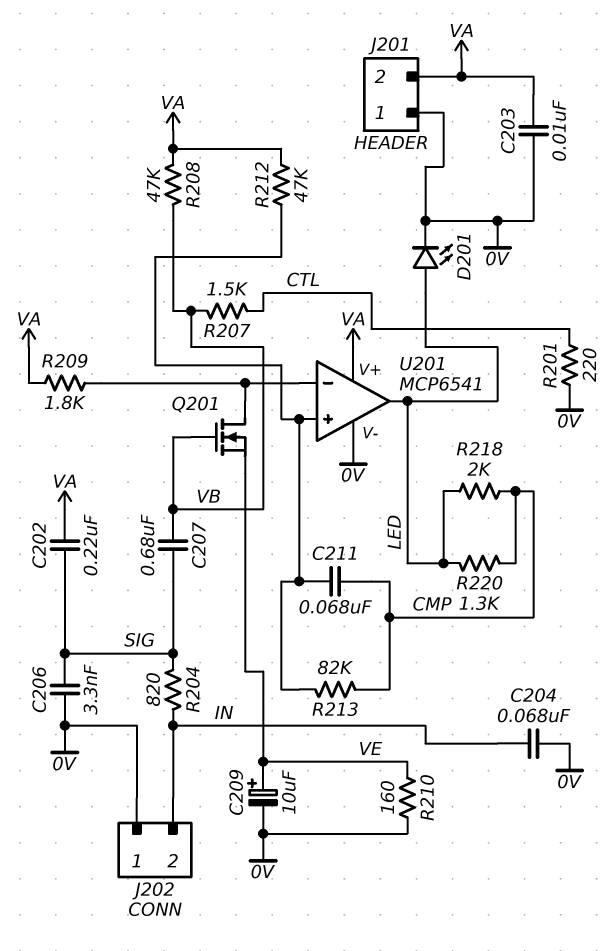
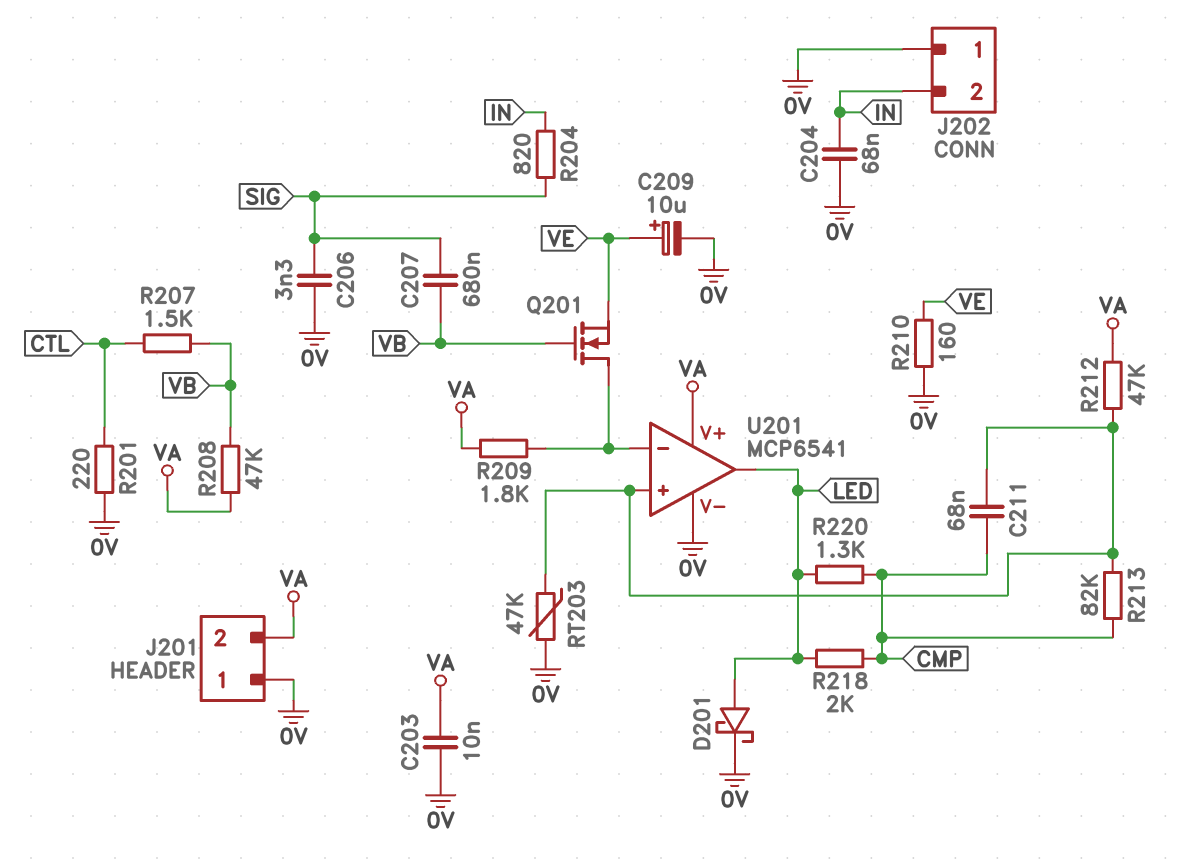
C202: 220nF (SIG, VA) -> none
D201: LED (A LED, K 0V) -> schottky (A LED, K 0V)
RT203: none -> 47k (0V, U201/in+)

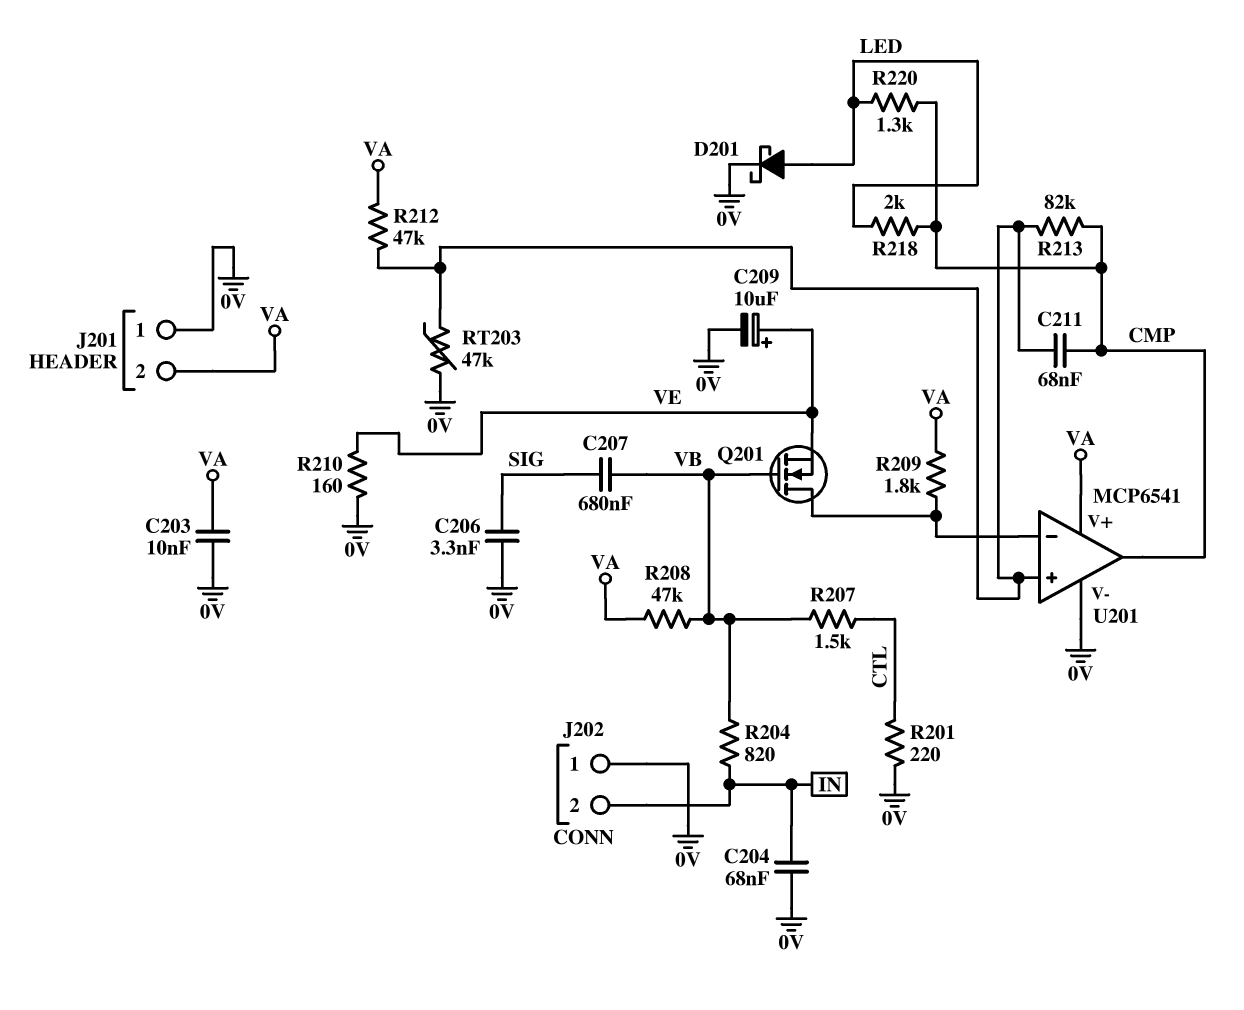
R204: 820 (IN, SIG) -> 820 (IN, VB)
U201 pin out: LED -> CMP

------------------------------------------------------------

Output all the entries exactly, minus any pictures.

C202: 220nF (SIG, VA) -> none
D201: LED (A LED, K 0V) -> schottky (A LED, K 0V)
RT203: none -> 47k (0V, U201/in+)

R204: 820 (IN, SIG) -> 820 (IN, VB)
U201 pin out: LED -> CMP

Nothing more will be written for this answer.